Start of Material for this task

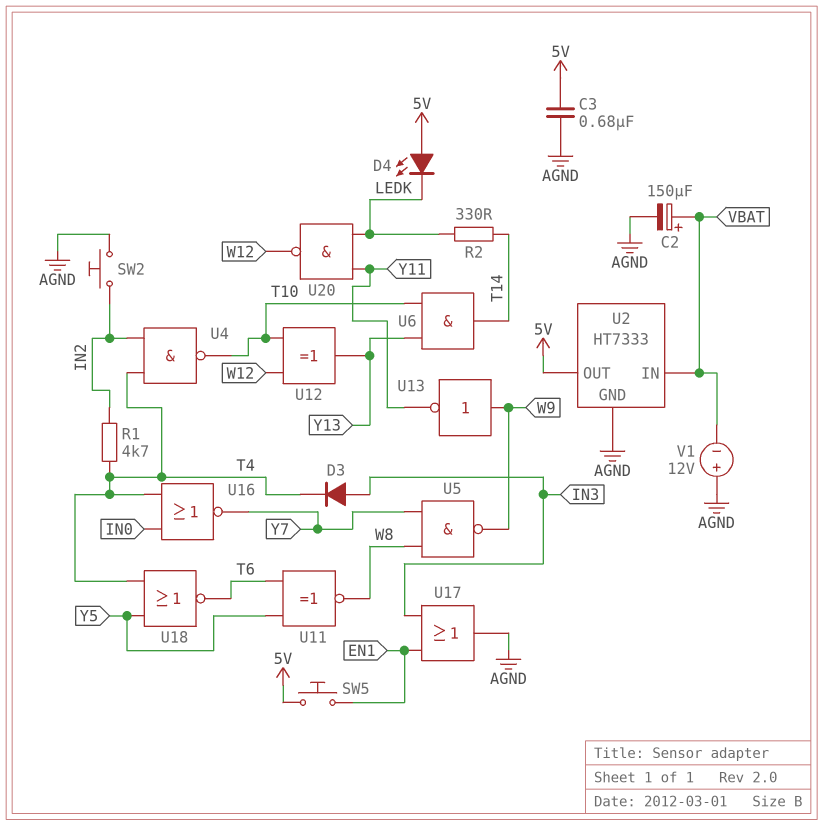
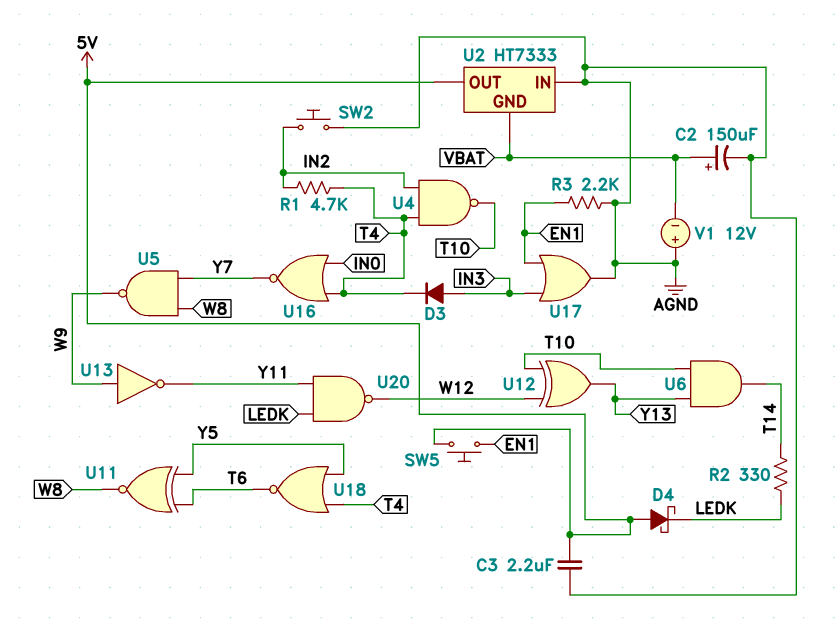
C3: 680nF (5V, AGND) -> 2.2uF (5V, AGND)
D4: LED (A 5V, K LEDK) -> schottky (A 5V, K LEDK)
R3: none -> 2.2k (AGND, EN1)
U2 pin GND: AGND -> VBAT
U2 pin IN: VBAT -> AGND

End of Material for this task

(Brief): Could you filter the entries above for lines holding the string "AGND" and copy them?

(Written solution):
C3: 680nF (5V, AGND) -> 2.2uF (5V, AGND)
R3: none -> 2.2k (AGND, EN1)
U2 pin GND: AGND -> VBAT
U2 pin IN: VBAT -> AGND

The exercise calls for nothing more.